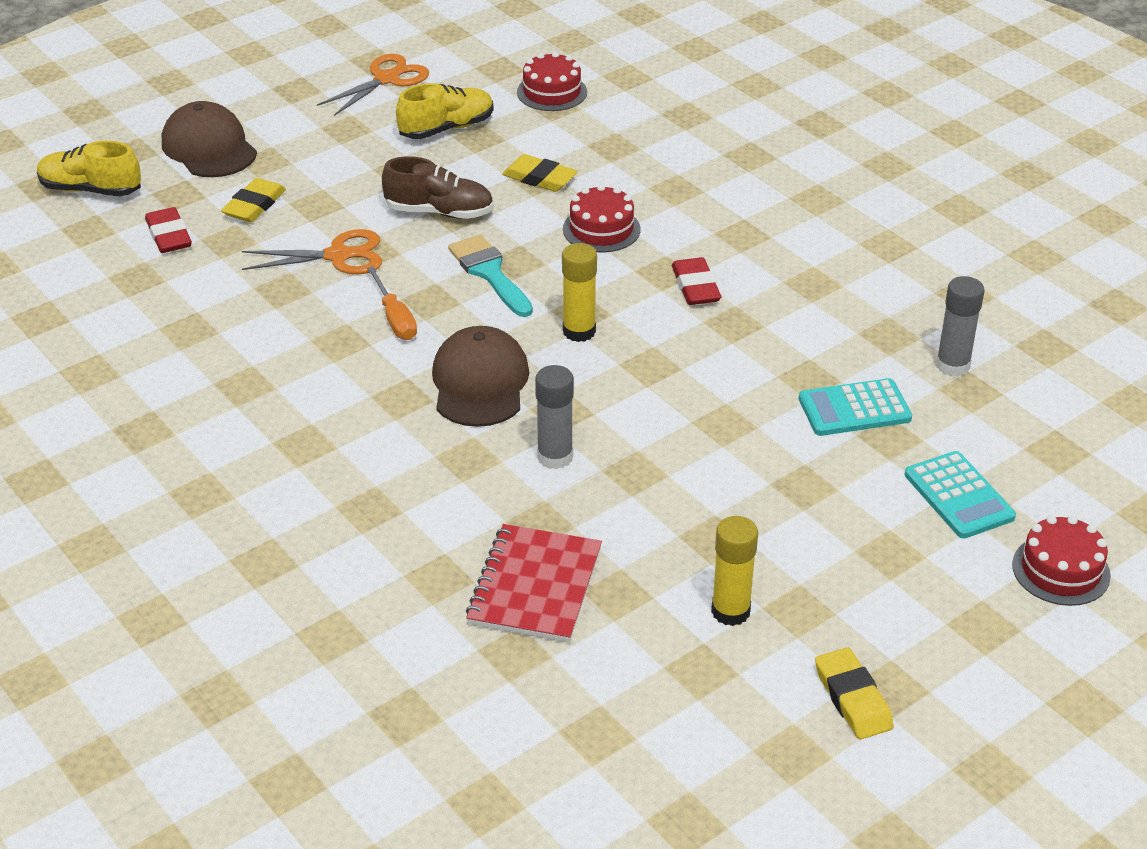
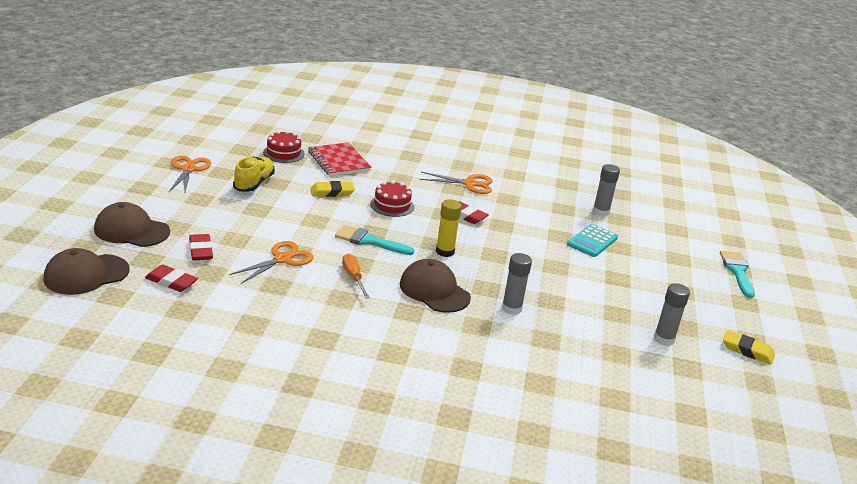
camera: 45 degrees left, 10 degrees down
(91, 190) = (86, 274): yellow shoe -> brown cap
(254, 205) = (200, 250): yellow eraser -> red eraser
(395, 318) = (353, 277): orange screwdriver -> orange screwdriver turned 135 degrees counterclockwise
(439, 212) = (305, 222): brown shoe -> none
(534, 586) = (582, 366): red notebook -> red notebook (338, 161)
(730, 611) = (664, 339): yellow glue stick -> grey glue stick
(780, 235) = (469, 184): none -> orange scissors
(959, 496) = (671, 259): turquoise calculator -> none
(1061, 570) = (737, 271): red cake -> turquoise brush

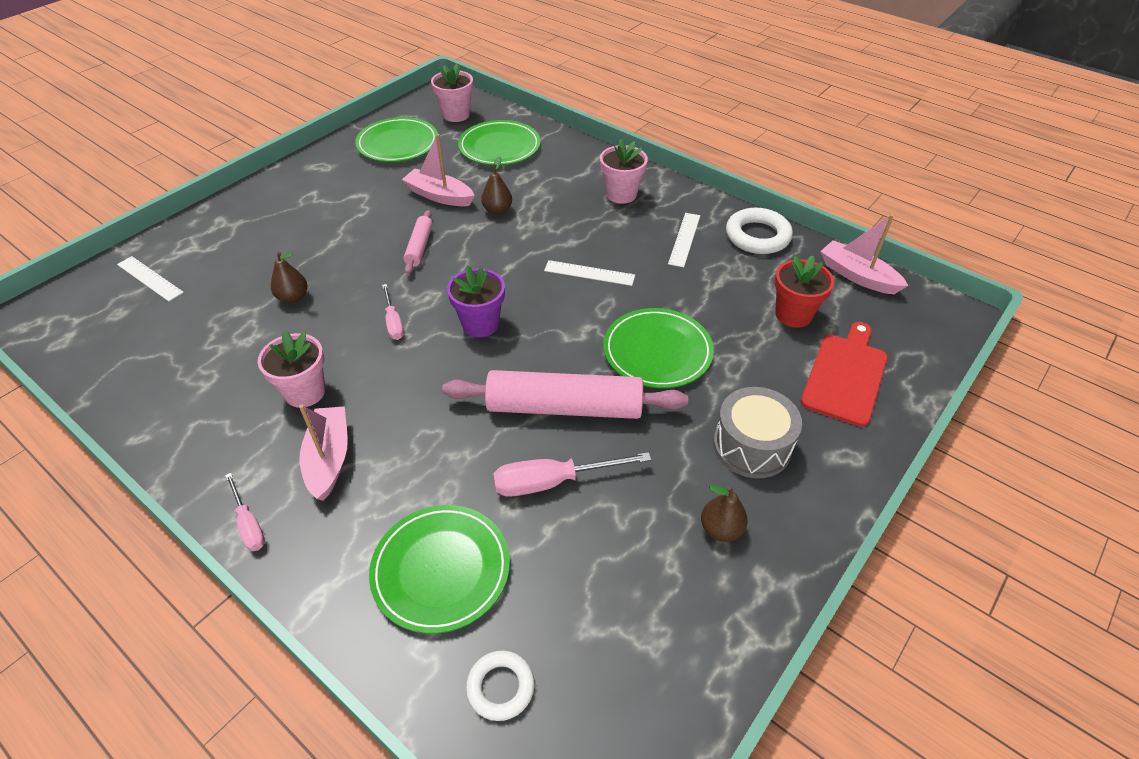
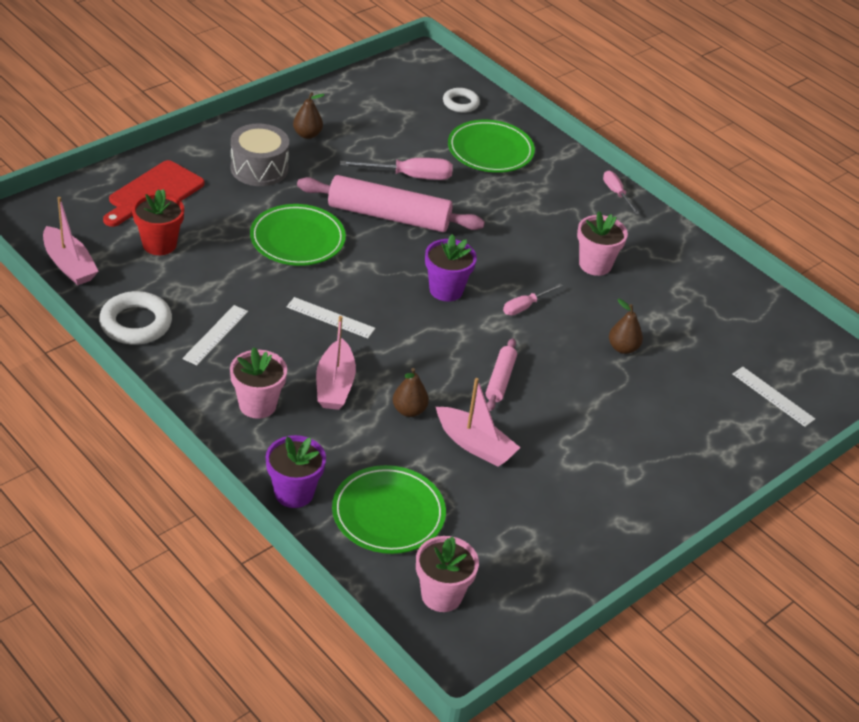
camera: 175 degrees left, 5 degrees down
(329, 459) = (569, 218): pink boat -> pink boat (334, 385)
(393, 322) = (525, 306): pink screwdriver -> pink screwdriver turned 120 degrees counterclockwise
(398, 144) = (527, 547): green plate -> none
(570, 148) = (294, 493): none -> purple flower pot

==

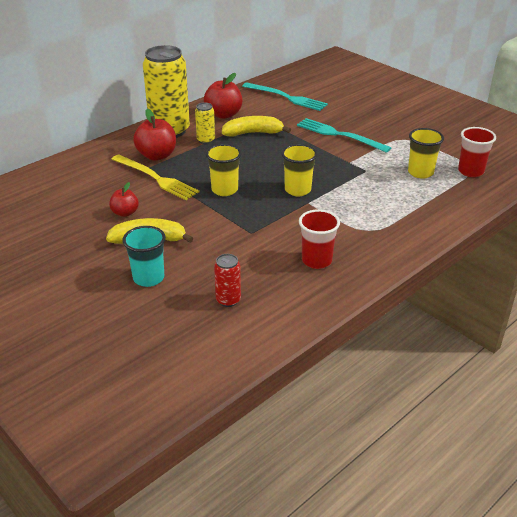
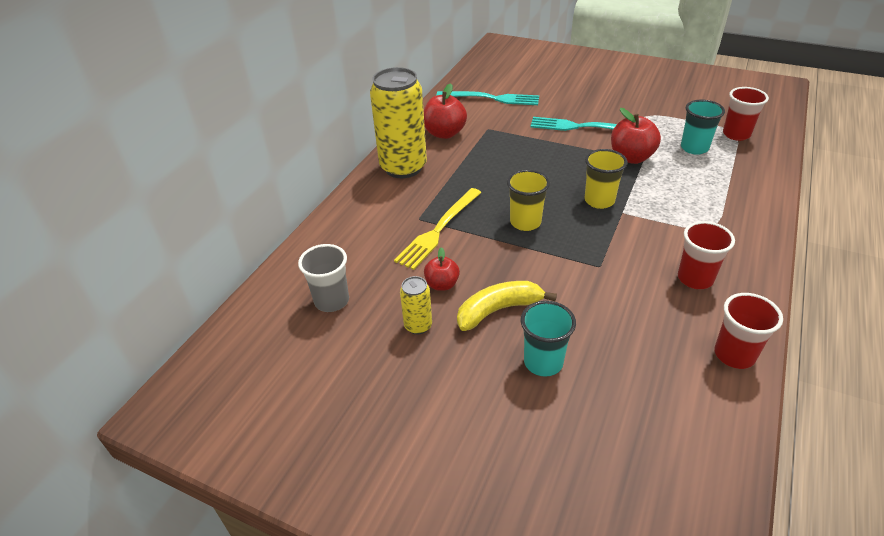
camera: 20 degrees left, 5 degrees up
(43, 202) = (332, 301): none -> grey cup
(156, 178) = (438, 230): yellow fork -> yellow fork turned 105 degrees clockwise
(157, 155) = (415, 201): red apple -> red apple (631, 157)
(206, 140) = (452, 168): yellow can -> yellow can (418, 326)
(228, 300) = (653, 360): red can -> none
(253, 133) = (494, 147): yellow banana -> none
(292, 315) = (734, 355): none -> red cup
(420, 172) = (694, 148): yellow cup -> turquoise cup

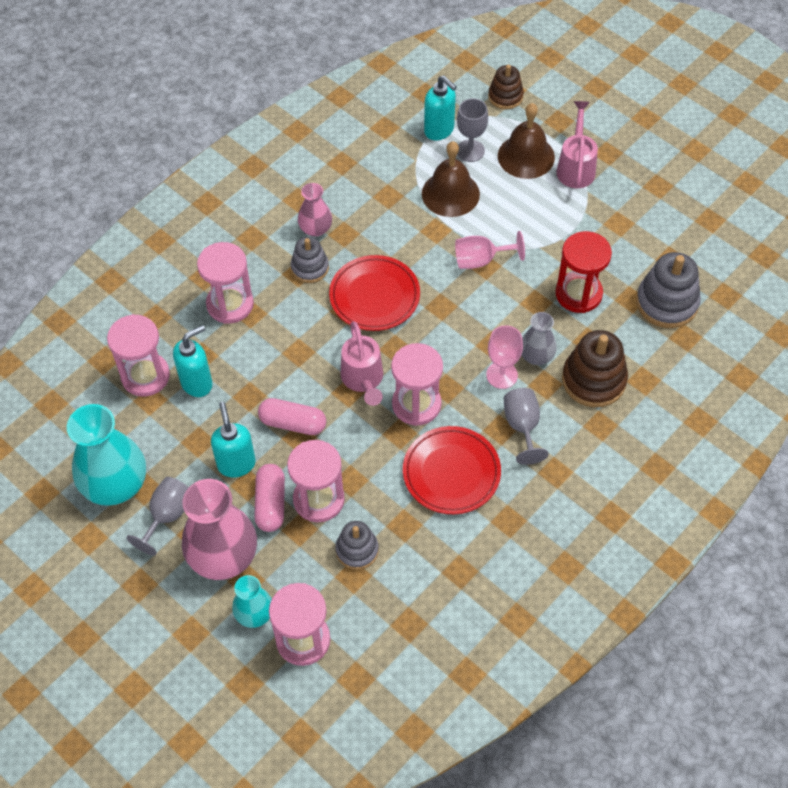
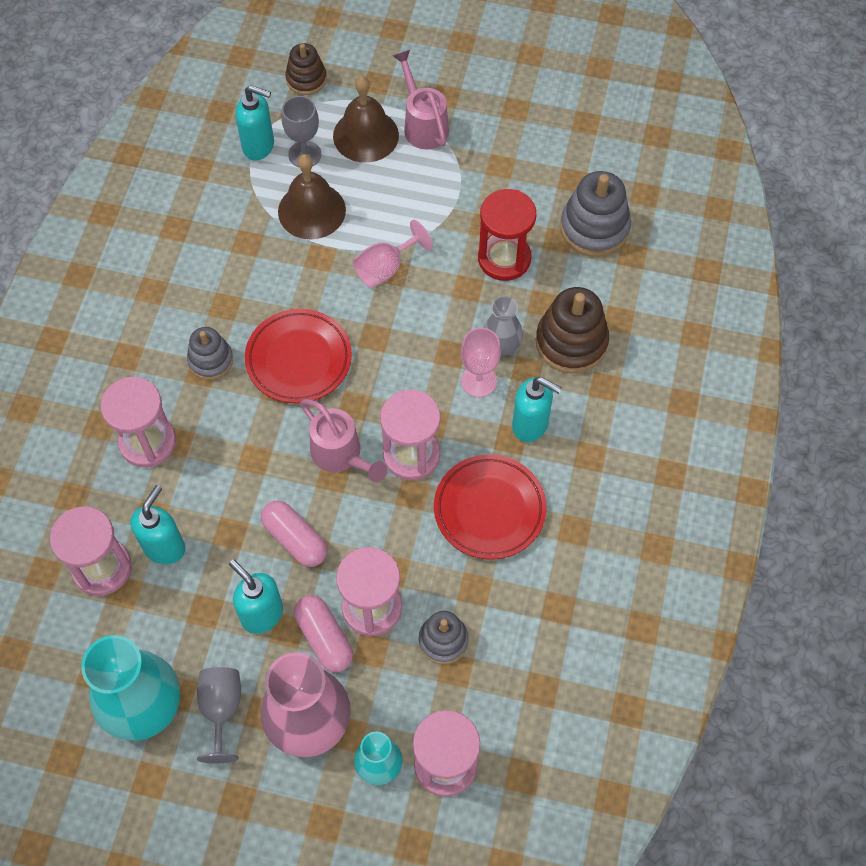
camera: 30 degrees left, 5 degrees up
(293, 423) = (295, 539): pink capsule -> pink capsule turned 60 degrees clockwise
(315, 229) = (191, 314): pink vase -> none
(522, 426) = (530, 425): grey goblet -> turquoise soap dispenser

--

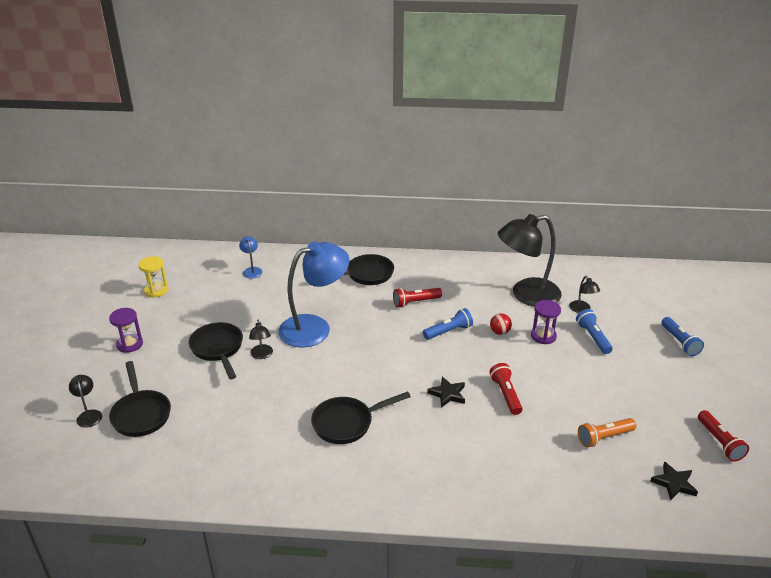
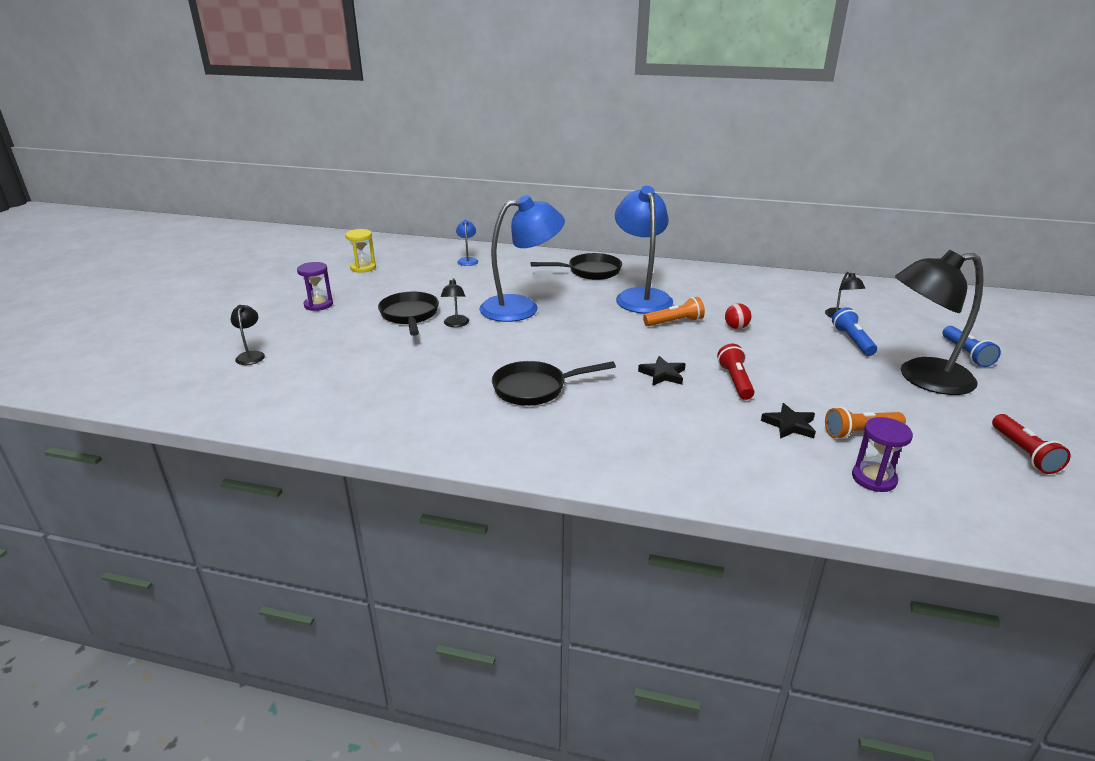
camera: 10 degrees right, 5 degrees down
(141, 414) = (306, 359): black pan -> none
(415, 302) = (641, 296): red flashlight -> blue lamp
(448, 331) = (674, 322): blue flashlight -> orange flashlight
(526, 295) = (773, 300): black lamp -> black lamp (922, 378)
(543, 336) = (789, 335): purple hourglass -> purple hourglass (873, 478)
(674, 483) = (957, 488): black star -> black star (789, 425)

■ Your objective
For this exercise, please set down exactly the lines of the listing above from the line with "camera: 45 degrees left, 10 degrees down" up to and including the line with "(570, 148) = (294, 493): none", and no pictures.

■ Written response
camera: 45 degrees left, 10 degrees down
(91, 190) = (86, 274): yellow shoe -> brown cap
(254, 205) = (200, 250): yellow eraser -> red eraser
(395, 318) = (353, 277): orange screwdriver -> orange screwdriver turned 135 degrees counterclockwise
(439, 212) = (305, 222): brown shoe -> none
(534, 586) = (582, 366): red notebook -> red notebook (338, 161)
(730, 611) = (664, 339): yellow glue stick -> grey glue stick
(780, 235) = (469, 184): none -> orange scissors
(959, 496) = (671, 259): turquoise calculator -> none
(1061, 570) = (737, 271): red cake -> turquoise brush

camera: 175 degrees left, 5 degrees down
(329, 459) = (569, 218): pink boat -> pink boat (334, 385)
(393, 322) = (525, 306): pink screwdriver -> pink screwdriver turned 120 degrees counterclockwise
(398, 144) = (527, 547): green plate -> none
(570, 148) = (294, 493): none -> purple flower pot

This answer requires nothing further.